Your objective
Below are several records. Retype exactly those lines running from the one with "J202 pin 2: DGND -> N_4" through the one with "U217: NOT (in", end lines included, and no others.

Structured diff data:
=== Section Start ===

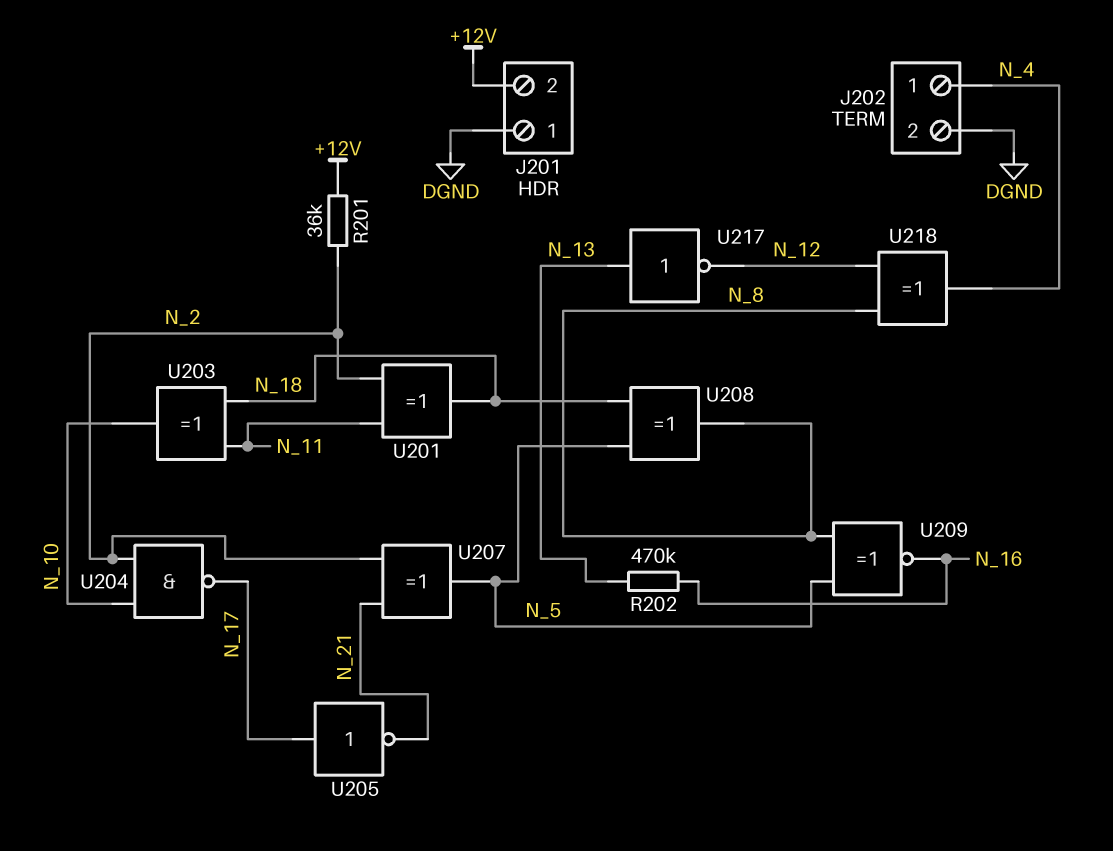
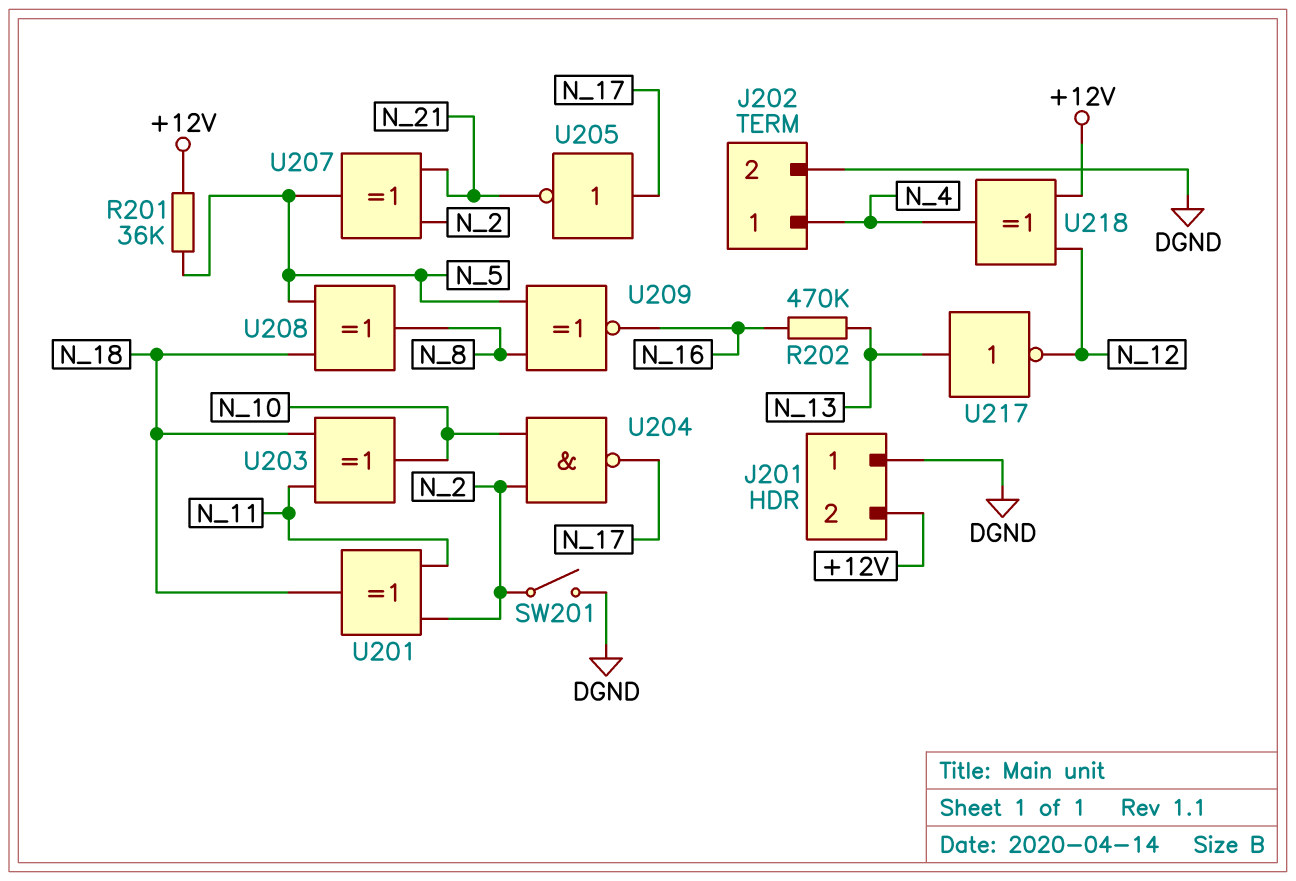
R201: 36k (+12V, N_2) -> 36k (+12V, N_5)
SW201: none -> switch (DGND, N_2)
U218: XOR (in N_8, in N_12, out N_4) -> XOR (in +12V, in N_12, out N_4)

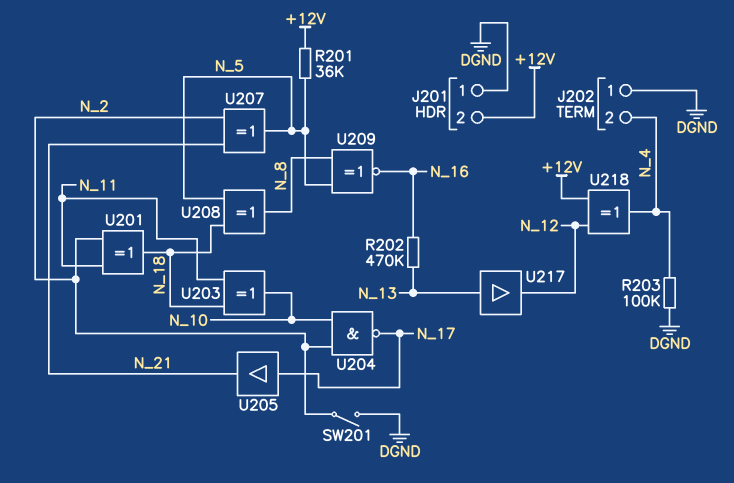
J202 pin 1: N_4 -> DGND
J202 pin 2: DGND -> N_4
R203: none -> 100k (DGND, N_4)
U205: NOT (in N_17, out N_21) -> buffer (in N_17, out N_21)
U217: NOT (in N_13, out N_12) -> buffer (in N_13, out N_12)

=== Section End ===
=== Section Start ===

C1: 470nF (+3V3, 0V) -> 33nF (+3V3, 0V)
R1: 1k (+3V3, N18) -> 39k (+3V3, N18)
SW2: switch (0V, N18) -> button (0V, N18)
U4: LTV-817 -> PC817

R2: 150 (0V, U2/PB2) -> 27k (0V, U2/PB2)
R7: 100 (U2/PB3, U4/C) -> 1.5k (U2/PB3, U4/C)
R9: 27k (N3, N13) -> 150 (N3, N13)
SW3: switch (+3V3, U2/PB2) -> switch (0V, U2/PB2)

=== Section End ===

Answer box
J202 pin 2: DGND -> N_4
R203: none -> 100k (DGND, N_4)
U205: NOT (in N_17, out N_21) -> buffer (in N_17, out N_21)
U217: NOT (in N_13, out N_12) -> buffer (in N_13, out N_12)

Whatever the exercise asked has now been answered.